(DATA FOR REVIEW)
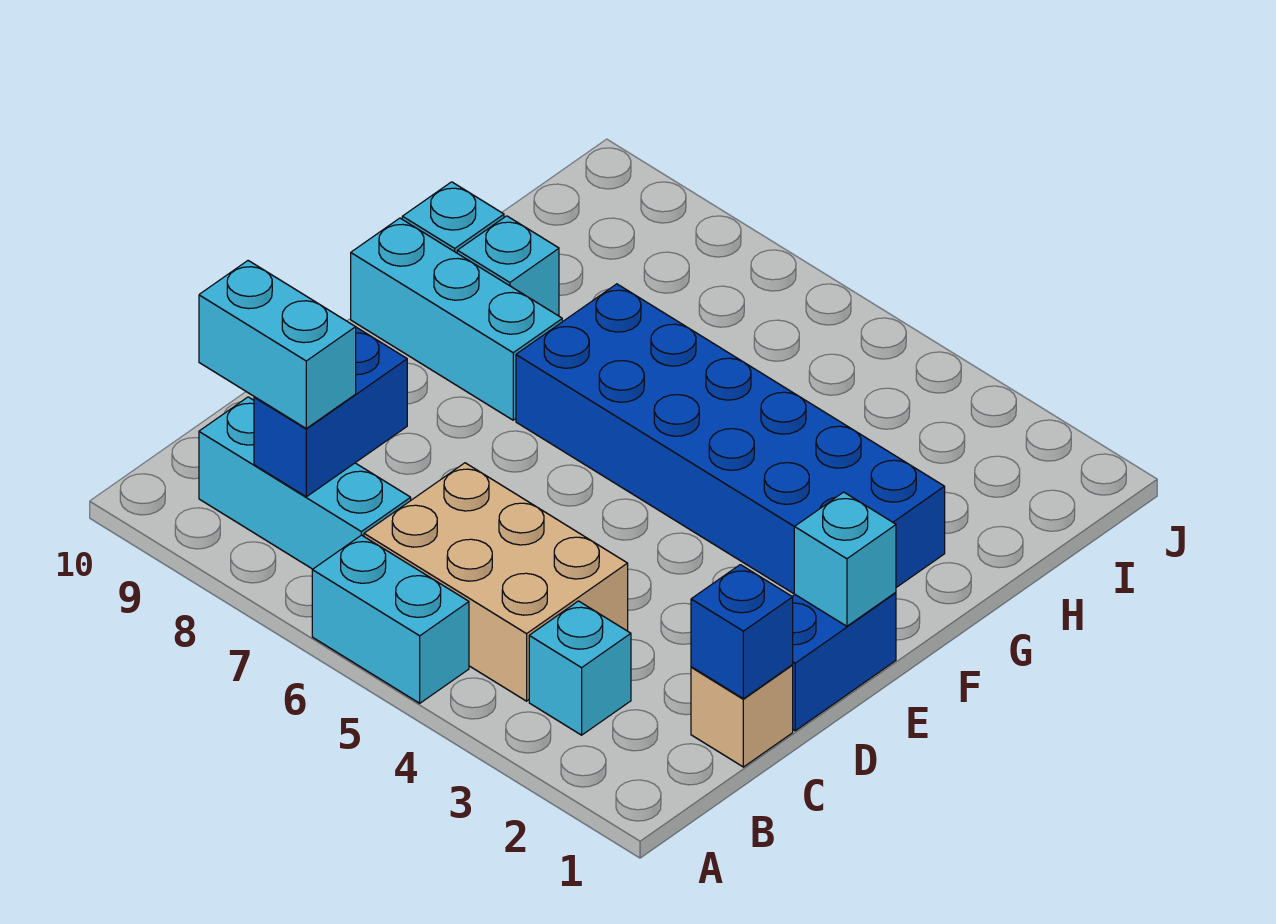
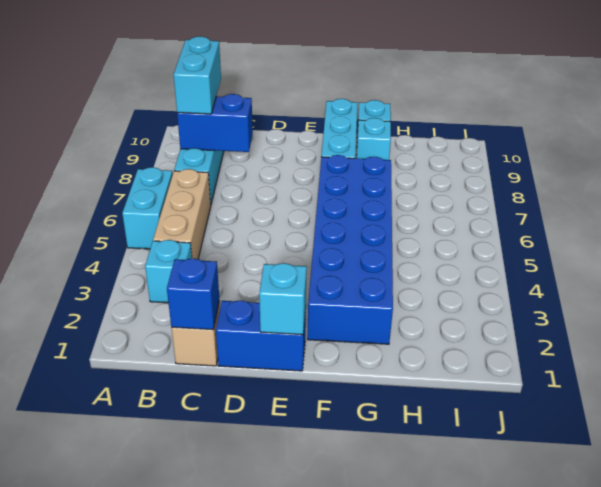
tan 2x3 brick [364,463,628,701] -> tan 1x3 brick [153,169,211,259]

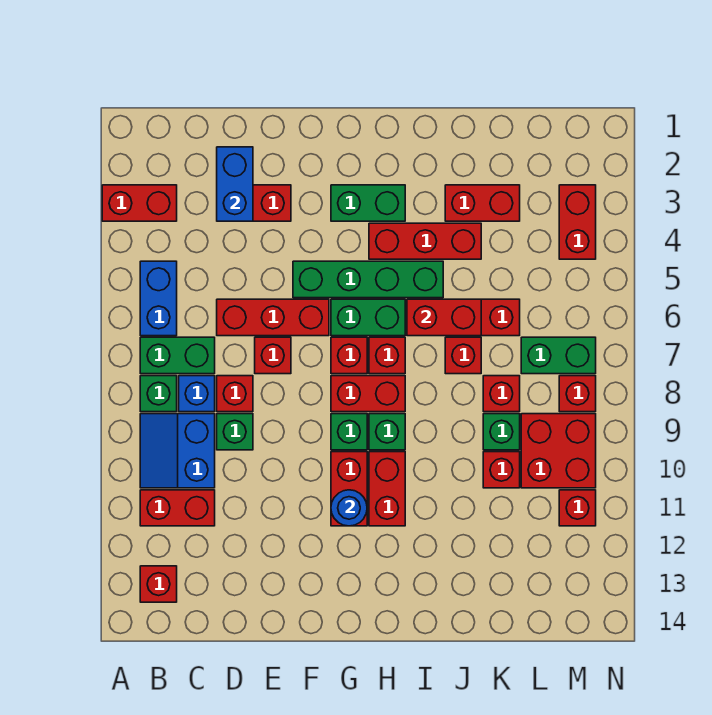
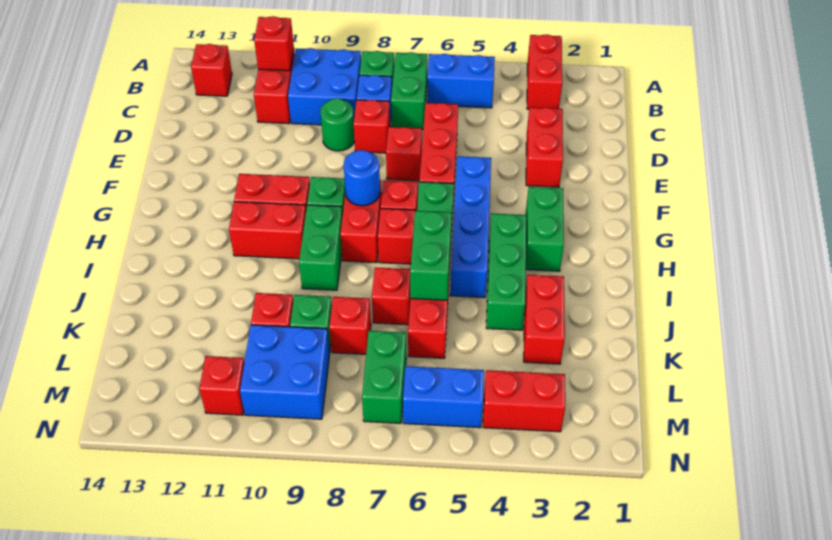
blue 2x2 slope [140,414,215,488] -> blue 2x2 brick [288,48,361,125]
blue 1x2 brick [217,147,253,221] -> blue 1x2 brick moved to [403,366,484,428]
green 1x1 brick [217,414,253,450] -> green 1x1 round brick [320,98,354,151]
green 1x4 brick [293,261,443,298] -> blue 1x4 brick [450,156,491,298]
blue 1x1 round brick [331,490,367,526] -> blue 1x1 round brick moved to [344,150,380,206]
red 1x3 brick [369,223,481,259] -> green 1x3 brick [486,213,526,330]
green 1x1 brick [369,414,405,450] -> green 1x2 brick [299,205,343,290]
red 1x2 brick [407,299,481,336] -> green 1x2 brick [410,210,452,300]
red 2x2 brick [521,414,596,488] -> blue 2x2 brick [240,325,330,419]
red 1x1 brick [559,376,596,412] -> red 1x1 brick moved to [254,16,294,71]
(End DATA FOR REVIEW)
### YOUR GOAL
Every record is to be reproduced exactly, with no pictures included.

### ANSWER SECTION
tan 2x3 brick [364,463,628,701] -> tan 1x3 brick [153,169,211,259]

blue 2x2 slope [140,414,215,488] -> blue 2x2 brick [288,48,361,125]
blue 1x2 brick [217,147,253,221] -> blue 1x2 brick moved to [403,366,484,428]
green 1x1 brick [217,414,253,450] -> green 1x1 round brick [320,98,354,151]
green 1x4 brick [293,261,443,298] -> blue 1x4 brick [450,156,491,298]
blue 1x1 round brick [331,490,367,526] -> blue 1x1 round brick moved to [344,150,380,206]
red 1x3 brick [369,223,481,259] -> green 1x3 brick [486,213,526,330]
green 1x1 brick [369,414,405,450] -> green 1x2 brick [299,205,343,290]
red 1x2 brick [407,299,481,336] -> green 1x2 brick [410,210,452,300]
red 2x2 brick [521,414,596,488] -> blue 2x2 brick [240,325,330,419]
red 1x1 brick [559,376,596,412] -> red 1x1 brick moved to [254,16,294,71]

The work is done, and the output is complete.